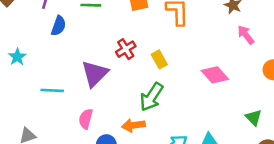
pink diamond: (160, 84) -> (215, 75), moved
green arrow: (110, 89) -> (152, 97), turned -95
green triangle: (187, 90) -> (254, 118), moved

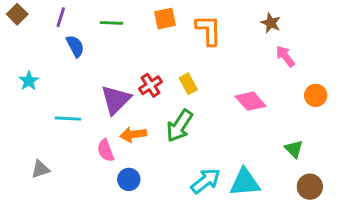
blue semicircle: (59, 26) -> (75, 46), turned -48
red cross: (126, 49) -> (151, 85), moved
pink semicircle: (86, 119) -> (106, 150), turned -36
orange arrow: (133, 125) -> (133, 134), moved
------------------------------------------------------------
For each line of the material that includes the word "semicircle", make a copy.

blue semicircle: (59, 26) -> (75, 46), turned -48
pink semicircle: (86, 119) -> (106, 150), turned -36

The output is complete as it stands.